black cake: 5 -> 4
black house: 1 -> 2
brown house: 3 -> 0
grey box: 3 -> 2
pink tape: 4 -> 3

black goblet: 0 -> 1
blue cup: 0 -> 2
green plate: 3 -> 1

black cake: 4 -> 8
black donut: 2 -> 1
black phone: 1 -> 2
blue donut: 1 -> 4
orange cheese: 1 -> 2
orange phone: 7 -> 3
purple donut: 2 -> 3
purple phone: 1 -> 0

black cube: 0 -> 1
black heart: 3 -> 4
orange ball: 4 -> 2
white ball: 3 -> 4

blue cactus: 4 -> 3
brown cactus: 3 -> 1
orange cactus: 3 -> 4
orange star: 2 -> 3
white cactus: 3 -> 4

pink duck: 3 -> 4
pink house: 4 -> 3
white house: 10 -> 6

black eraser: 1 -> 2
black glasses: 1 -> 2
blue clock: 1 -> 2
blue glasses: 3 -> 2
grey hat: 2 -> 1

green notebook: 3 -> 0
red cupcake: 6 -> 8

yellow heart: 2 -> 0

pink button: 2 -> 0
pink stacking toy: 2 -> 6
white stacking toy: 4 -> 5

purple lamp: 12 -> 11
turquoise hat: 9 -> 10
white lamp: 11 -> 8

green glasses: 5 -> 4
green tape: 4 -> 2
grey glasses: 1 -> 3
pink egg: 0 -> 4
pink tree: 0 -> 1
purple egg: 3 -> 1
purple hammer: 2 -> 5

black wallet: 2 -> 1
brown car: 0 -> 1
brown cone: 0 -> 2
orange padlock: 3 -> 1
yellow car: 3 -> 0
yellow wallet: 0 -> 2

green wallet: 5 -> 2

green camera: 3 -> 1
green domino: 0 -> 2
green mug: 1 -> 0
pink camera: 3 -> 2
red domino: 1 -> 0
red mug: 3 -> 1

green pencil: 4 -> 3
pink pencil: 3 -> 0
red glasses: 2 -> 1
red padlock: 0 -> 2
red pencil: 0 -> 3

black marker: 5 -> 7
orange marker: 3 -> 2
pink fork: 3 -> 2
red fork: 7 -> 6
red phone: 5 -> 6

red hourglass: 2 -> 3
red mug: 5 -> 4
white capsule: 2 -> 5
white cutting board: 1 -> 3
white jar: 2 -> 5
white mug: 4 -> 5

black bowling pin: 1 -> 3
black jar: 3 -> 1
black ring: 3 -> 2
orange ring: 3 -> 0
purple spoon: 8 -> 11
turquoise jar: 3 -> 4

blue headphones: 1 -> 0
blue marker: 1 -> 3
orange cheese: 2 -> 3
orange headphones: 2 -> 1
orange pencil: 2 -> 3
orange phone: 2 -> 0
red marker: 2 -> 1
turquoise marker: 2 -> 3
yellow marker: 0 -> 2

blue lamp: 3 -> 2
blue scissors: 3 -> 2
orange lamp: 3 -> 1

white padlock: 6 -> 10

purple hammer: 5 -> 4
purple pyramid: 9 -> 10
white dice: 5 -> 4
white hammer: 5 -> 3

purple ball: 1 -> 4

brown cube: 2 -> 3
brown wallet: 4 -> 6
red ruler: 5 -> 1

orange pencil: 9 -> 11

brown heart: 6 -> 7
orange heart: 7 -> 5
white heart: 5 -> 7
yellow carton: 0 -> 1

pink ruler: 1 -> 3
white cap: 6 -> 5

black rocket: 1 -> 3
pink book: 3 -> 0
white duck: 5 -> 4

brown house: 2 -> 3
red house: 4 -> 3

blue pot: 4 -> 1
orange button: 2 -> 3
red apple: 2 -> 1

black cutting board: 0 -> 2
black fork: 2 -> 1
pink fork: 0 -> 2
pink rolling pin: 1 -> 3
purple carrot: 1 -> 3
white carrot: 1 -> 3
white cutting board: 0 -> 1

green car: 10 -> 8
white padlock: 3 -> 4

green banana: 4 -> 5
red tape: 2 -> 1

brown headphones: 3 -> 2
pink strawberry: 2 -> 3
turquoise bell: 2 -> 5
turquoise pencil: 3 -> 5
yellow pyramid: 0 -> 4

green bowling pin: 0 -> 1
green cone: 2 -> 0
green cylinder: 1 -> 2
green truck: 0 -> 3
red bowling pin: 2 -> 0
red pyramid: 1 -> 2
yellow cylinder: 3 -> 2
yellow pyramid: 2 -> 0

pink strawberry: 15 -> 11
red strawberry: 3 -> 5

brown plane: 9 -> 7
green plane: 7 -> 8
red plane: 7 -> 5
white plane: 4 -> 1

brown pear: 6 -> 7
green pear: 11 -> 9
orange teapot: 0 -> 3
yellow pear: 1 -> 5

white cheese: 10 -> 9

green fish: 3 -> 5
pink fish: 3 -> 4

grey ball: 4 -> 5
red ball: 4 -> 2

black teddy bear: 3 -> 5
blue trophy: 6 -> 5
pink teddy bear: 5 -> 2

Task details —
Find the word "cutting" in the entries. Copy each line that holds it.

Your response —
white cutting board: 1 -> 3
black cutting board: 0 -> 2
white cutting board: 0 -> 1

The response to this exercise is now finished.